**Exercise requirements**
Return, from the lines below, each one that includes the word "blue".

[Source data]
=== Begin Enclosure ===

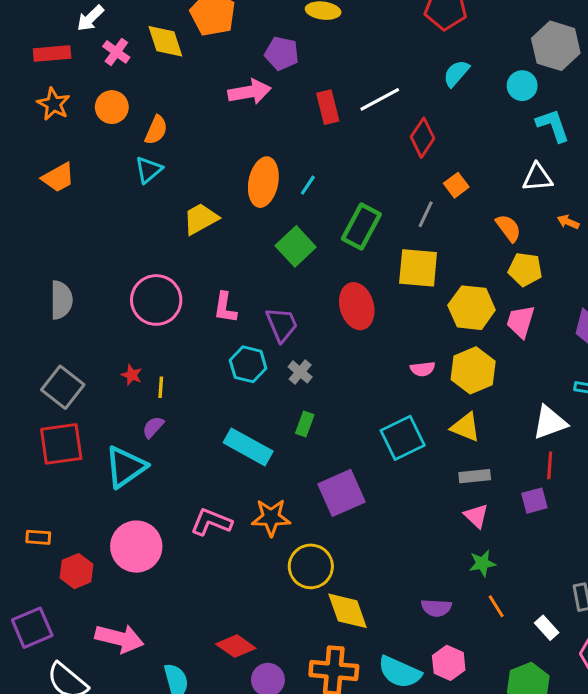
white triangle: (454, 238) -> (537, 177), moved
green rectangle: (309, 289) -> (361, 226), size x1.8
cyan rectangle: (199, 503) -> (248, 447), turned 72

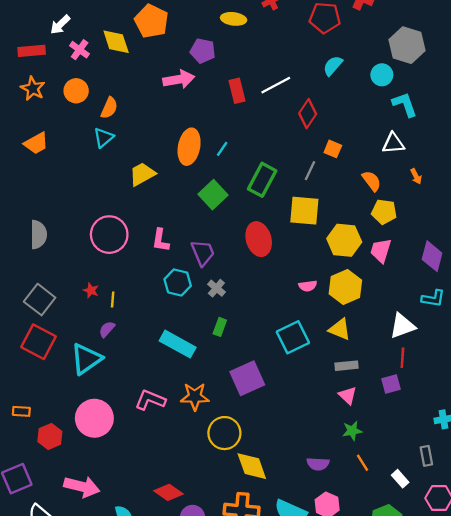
orange square: (456, 185) -> (333, 149), turned -30
orange arrow: (568, 222) -> (416, 176), turned -140
red square: (61, 444) -> (38, 342), turned 36

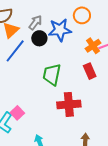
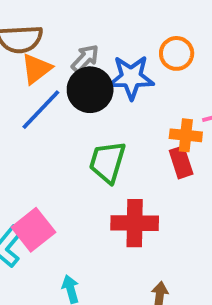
black circle: (39, 38) -> (90, 90), size x1.5
orange cross: (93, 46) -> (186, 135), moved, turned 35
pink square: (17, 113) -> (33, 230), size x1.5

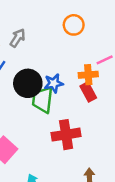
blue star: (131, 77) -> (54, 83), moved, size x0.7
black circle: (90, 90) -> (28, 83), moved

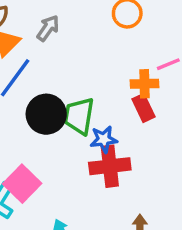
black circle: (28, 83) -> (46, 114), moved
blue star: (54, 83) -> (104, 139), moved

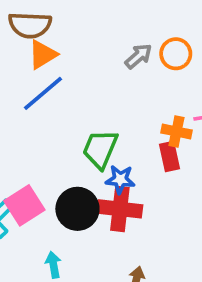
gray arrow: (48, 28) -> (138, 56), moved
black circle: (46, 114) -> (77, 209), moved

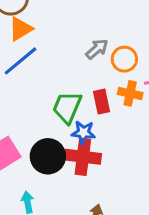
orange circle: (176, 54) -> (124, 59), moved
gray arrow: (138, 56) -> (97, 49), moved
red rectangle: (169, 156) -> (101, 102), moved

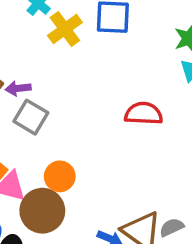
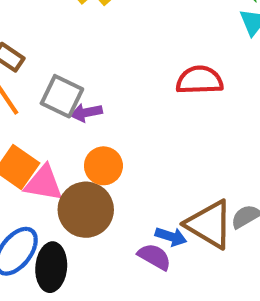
purple arrow: (18, 88) -> (86, 113), moved

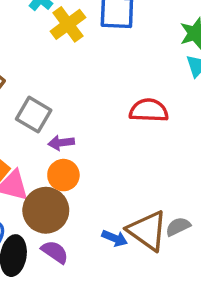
purple arrow: (86, 113) -> (61, 143), moved
purple semicircle: (154, 257) -> (55, 252), moved

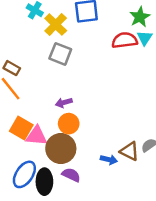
red semicircle: (149, 110) -> (125, 40), moved
gray square: (34, 115) -> (60, 54), moved
brown triangle: (147, 231) -> (129, 151), size x0.7

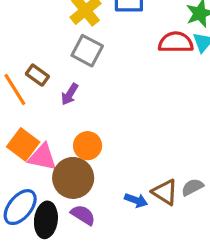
brown rectangle: (12, 68) -> (37, 75), moved
purple arrow: (64, 103) -> (70, 94), moved, turned -49

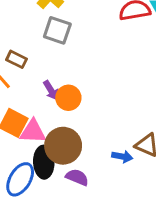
purple arrow: (70, 94) -> (51, 90), moved, turned -54
orange circle: (88, 146) -> (68, 98), moved
black ellipse: (46, 220) -> (44, 162), moved

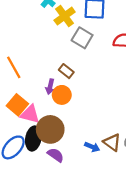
gray square: (57, 30) -> (82, 38), moved
brown rectangle: (16, 59) -> (66, 71), moved
purple arrow: (51, 90) -> (50, 87), turned 32

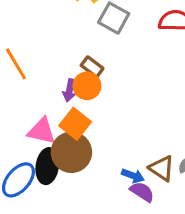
orange circle: (62, 95) -> (87, 86), moved
orange square: (17, 105) -> (75, 124), moved
purple semicircle: (56, 155) -> (142, 192), moved

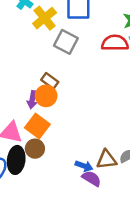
brown circle: (71, 152) -> (35, 149), size x0.6
brown triangle: (162, 168) -> (107, 160), turned -40

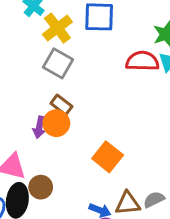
gray square: (66, 42) -> (58, 63), moved
orange square: (37, 126) -> (108, 157), moved

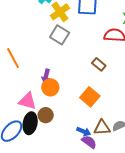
brown rectangle: (61, 105) -> (99, 64), moved
orange circle: (56, 123) -> (50, 87), moved

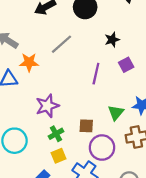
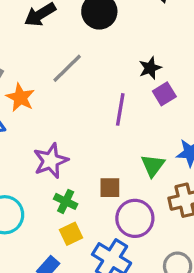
black star: (112, 40) -> (150, 68), moved
orange star: (29, 62) -> (20, 98), turned 30
green cross: (56, 134) -> (66, 201), turned -32

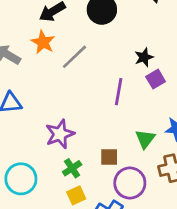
orange star: (20, 98) -> (43, 42), moved
green cross: (66, 201) -> (72, 168), turned 30

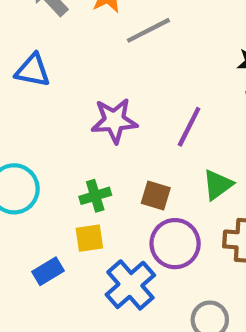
purple line: (119, 92) -> (189, 127), moved
purple star: (60, 134) -> (114, 121), moved

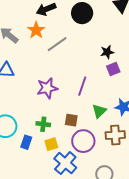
green cross: (95, 196) -> (43, 124), turned 32
yellow square: (89, 238) -> (51, 144), moved
blue rectangle: (48, 271) -> (26, 142), moved, turned -32

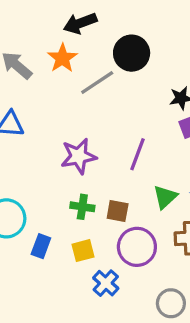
black circle: (82, 13) -> (132, 53), moved
green cross: (43, 124) -> (82, 207), moved
blue cross: (65, 163) -> (106, 283), size x0.7

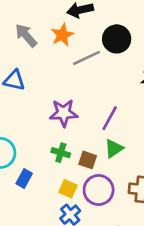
green triangle: (165, 197) -> (114, 148), moved
yellow square: (83, 251) -> (68, 189), moved, turned 30

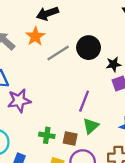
black circle: (117, 39) -> (89, 48), moved
purple star: (64, 113) -> (19, 101), moved

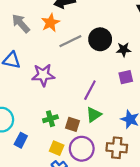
black star: (114, 64) -> (124, 50), moved
purple star: (19, 101) -> (43, 75), moved
green cross: (47, 135) -> (50, 119), turned -32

=== End Enclosure ===

**Answer space**
blue star: (131, 77) -> (54, 83), moved, size x0.7
blue star: (54, 83) -> (104, 139), moved
blue rectangle: (48, 271) -> (26, 142), moved, turned -32
blue cross: (65, 163) -> (106, 283), size x0.7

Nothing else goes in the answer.